Task requirements: Could you transcribe every entry exactly, leaving nothing out?

(Object matching data)

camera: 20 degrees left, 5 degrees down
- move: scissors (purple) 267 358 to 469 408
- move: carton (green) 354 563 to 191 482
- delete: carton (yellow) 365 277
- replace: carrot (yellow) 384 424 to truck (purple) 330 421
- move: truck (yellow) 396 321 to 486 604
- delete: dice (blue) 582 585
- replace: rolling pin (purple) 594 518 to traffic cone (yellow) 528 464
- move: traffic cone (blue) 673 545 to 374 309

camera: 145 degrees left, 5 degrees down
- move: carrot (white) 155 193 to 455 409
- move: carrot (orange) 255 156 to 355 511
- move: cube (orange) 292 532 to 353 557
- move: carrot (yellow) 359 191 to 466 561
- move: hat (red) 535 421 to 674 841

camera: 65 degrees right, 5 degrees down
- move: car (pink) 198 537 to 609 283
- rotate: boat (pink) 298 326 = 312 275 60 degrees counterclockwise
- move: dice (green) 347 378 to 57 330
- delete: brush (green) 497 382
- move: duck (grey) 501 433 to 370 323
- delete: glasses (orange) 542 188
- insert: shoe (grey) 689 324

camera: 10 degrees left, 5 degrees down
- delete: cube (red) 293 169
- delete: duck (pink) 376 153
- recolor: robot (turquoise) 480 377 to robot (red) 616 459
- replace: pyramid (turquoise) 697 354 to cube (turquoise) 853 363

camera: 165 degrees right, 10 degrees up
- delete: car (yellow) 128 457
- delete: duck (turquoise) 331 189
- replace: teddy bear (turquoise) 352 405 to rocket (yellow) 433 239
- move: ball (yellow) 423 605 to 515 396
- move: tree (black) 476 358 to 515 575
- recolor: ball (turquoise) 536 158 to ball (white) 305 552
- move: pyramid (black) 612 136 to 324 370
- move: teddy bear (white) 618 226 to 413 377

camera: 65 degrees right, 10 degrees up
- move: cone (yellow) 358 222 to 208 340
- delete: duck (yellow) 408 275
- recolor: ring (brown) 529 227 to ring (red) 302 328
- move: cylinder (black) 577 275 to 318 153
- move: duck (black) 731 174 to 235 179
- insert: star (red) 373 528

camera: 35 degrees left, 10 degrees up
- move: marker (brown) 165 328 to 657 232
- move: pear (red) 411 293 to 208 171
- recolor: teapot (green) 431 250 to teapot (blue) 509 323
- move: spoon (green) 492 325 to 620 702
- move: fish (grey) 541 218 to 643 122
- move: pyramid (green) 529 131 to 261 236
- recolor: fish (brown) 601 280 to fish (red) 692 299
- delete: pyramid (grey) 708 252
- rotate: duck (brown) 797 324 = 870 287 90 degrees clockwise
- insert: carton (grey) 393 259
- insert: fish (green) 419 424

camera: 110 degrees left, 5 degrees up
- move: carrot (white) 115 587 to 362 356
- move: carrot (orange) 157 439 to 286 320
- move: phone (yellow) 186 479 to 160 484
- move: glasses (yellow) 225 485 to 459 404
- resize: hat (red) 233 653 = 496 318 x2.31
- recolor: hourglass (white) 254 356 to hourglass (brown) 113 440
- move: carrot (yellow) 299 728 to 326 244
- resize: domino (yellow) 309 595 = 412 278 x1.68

Solution to this exercise:
camera: 20 degrees left, 5 degrees down
- move: scissors (purple) 267 358 to 469 408
- move: carton (green) 354 563 to 191 482
- delete: carton (yellow) 365 277
- replace: carrot (yellow) 384 424 to truck (purple) 330 421
- move: truck (yellow) 396 321 to 486 604
- delete: dice (blue) 582 585
- replace: rolling pin (purple) 594 518 to traffic cone (yellow) 528 464
- move: traffic cone (blue) 673 545 to 374 309

camera: 145 degrees left, 5 degrees down
- move: carrot (white) 155 193 to 455 409
- move: carrot (orange) 255 156 to 355 511
- move: cube (orange) 292 532 to 353 557
- move: carrot (yellow) 359 191 to 466 561
- move: hat (red) 535 421 to 674 841

camera: 65 degrees right, 5 degrees down
- move: car (pink) 198 537 to 609 283
- rotate: boat (pink) 298 326 = 312 275 60 degrees counterclockwise
- move: dice (green) 347 378 to 57 330
- delete: brush (green) 497 382
- move: duck (grey) 501 433 to 370 323
- delete: glasses (orange) 542 188
- insert: shoe (grey) 689 324

camera: 10 degrees left, 5 degrees down
- delete: cube (red) 293 169
- delete: duck (pink) 376 153
- recolor: robot (turquoise) 480 377 to robot (red) 616 459
- replace: pyramid (turquoise) 697 354 to cube (turquoise) 853 363

camera: 165 degrees right, 10 degrees up
- delete: car (yellow) 128 457
- delete: duck (turquoise) 331 189
- replace: teddy bear (turquoise) 352 405 to rocket (yellow) 433 239
- move: ball (yellow) 423 605 to 515 396
- move: tree (black) 476 358 to 515 575
- recolor: ball (turquoise) 536 158 to ball (white) 305 552
- move: pyramid (black) 612 136 to 324 370
- move: teddy bear (white) 618 226 to 413 377

camera: 65 degrees right, 10 degrees up
- move: cone (yellow) 358 222 to 208 340
- delete: duck (yellow) 408 275
- recolor: ring (brown) 529 227 to ring (red) 302 328
- move: cylinder (black) 577 275 to 318 153
- move: duck (black) 731 174 to 235 179
- insert: star (red) 373 528

camera: 35 degrees left, 10 degrees up
- move: marker (brown) 165 328 to 657 232
- move: pear (red) 411 293 to 208 171
- recolor: teapot (green) 431 250 to teapot (blue) 509 323
- move: spoon (green) 492 325 to 620 702
- move: fish (grey) 541 218 to 643 122
- move: pyramid (green) 529 131 to 261 236
- recolor: fish (brown) 601 280 to fish (red) 692 299
- delete: pyramid (grey) 708 252
- rotate: duck (brown) 797 324 = 870 287 90 degrees clockwise
- insert: carton (grey) 393 259
- insert: fish (green) 419 424

camera: 110 degrees left, 5 degrees up
- move: carrot (white) 115 587 to 362 356
- move: carrot (orange) 157 439 to 286 320
- move: phone (yellow) 186 479 to 160 484
- move: glasses (yellow) 225 485 to 459 404
- resize: hat (red) 233 653 = 496 318 x2.31
- recolor: hourglass (white) 254 356 to hourglass (brown) 113 440
- move: carrot (yellow) 299 728 to 326 244
- resize: domino (yellow) 309 595 = 412 278 x1.68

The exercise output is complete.